Search the records for the word "camera" and copy every line in which it occurs.

(Items from a dataset)
=== Begin Enclosure ===

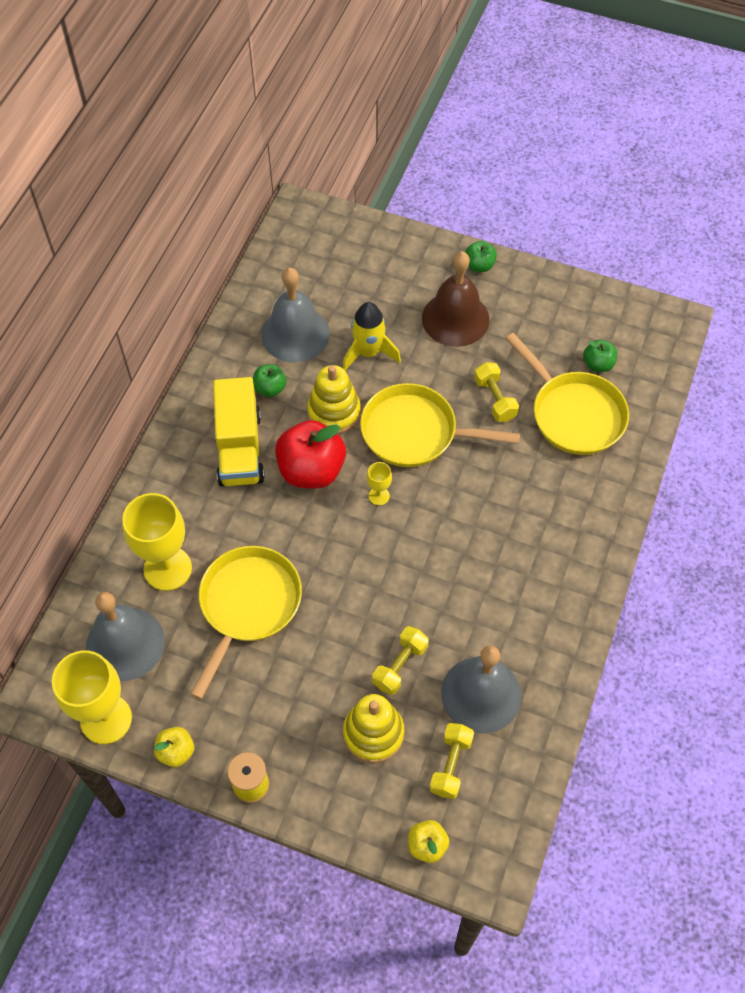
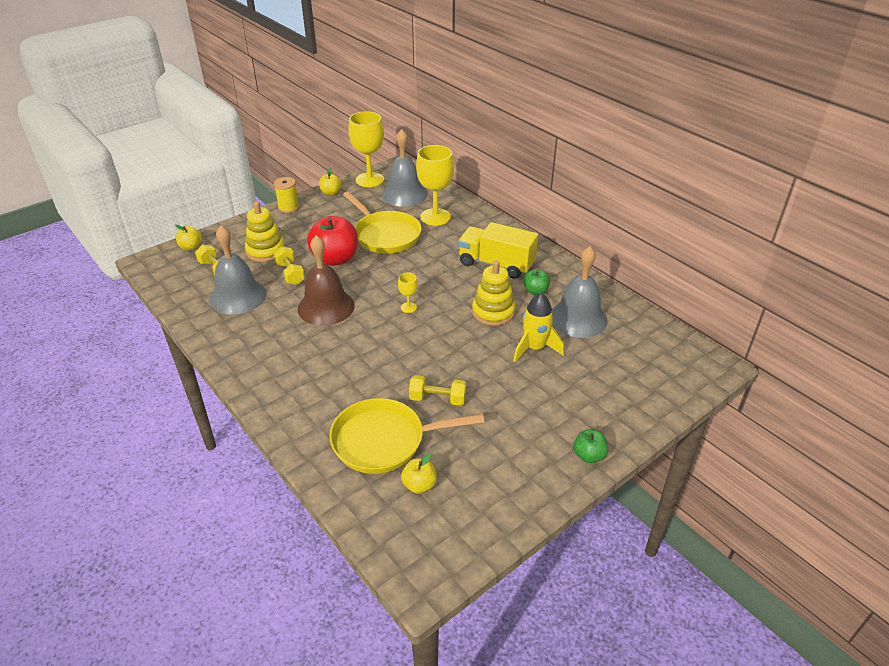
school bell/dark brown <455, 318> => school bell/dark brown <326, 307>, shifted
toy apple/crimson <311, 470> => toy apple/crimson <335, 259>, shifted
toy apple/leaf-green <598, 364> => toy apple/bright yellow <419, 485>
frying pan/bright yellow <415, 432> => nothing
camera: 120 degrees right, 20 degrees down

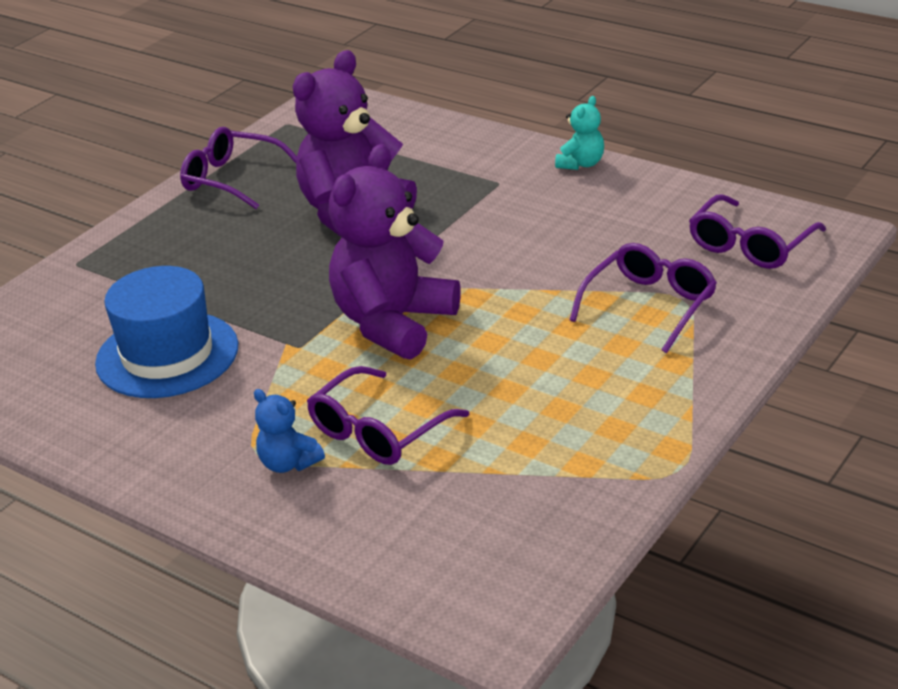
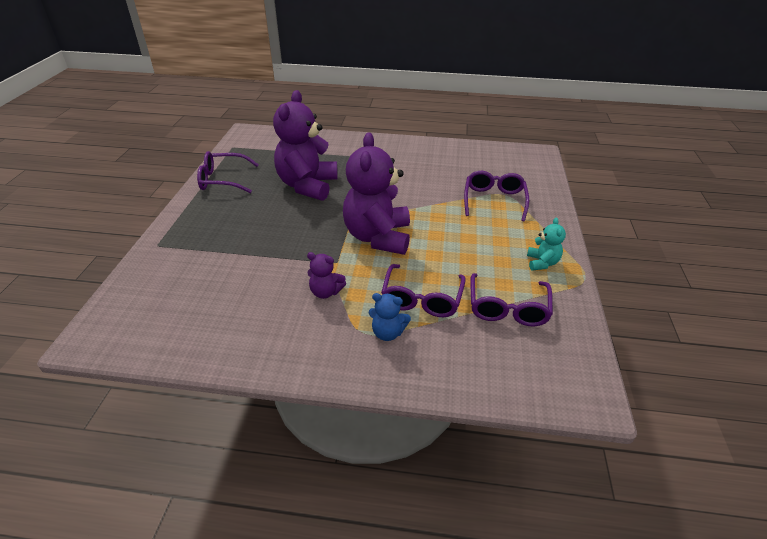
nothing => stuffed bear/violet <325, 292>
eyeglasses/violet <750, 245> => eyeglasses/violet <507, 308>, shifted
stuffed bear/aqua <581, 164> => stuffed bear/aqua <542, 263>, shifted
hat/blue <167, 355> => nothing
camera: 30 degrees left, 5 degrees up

=== End Enclosure ===

▶ _ANSWER SECTION_
camera: 120 degrees right, 20 degrees down
camera: 30 degrees left, 5 degrees up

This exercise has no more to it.